- TASK DETAILS
Please write out the listing exactly, leaving each picture out.

- DATASET SECTION
▶
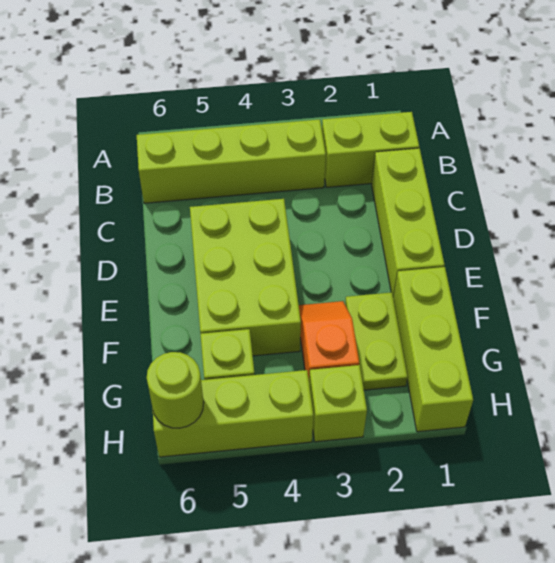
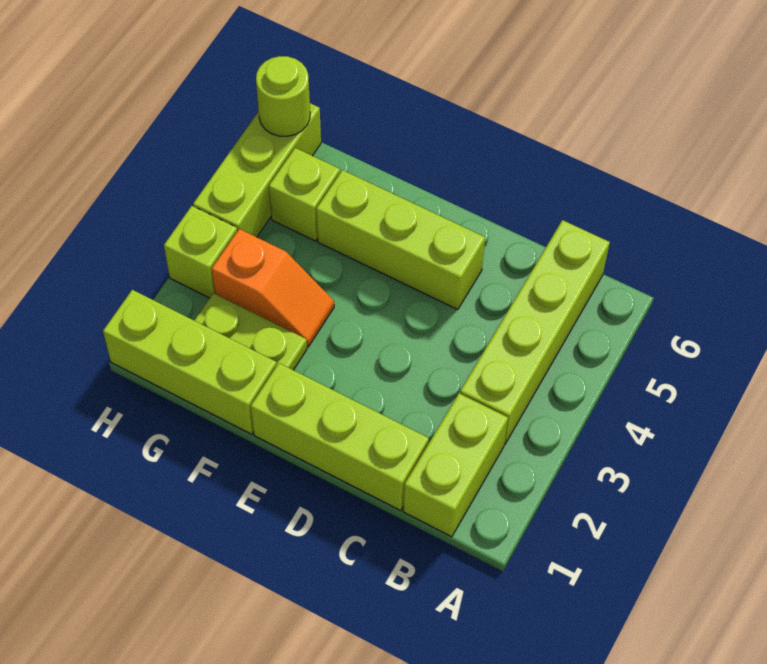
lime brick D4:F5 level 1 -> lime brick D5:F5 level 1

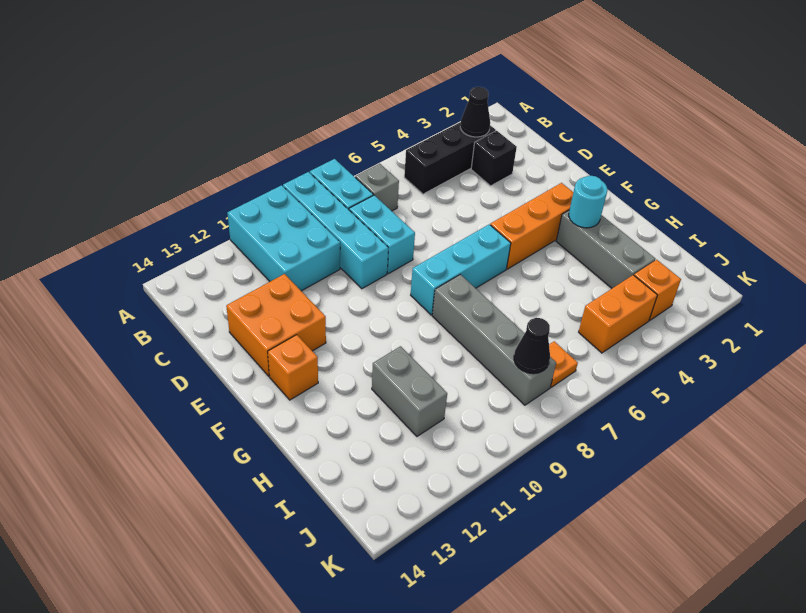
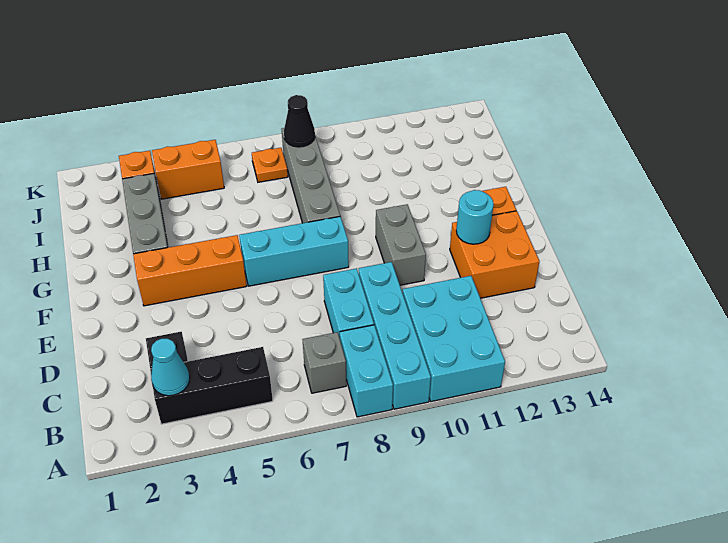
black cone B3 level 2 -> cyan cone B3 level 2
cyan round brick G3 level 2 -> cyan round brick E12 level 2
grey brick H11:I11 level 1 -> grey brick E10:F10 level 1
◀
- SOLUTION TO THE EXERCISE
lime brick D4:F5 level 1 -> lime brick D5:F5 level 1

black cone B3 level 2 -> cyan cone B3 level 2
cyan round brick G3 level 2 -> cyan round brick E12 level 2
grey brick H11:I11 level 1 -> grey brick E10:F10 level 1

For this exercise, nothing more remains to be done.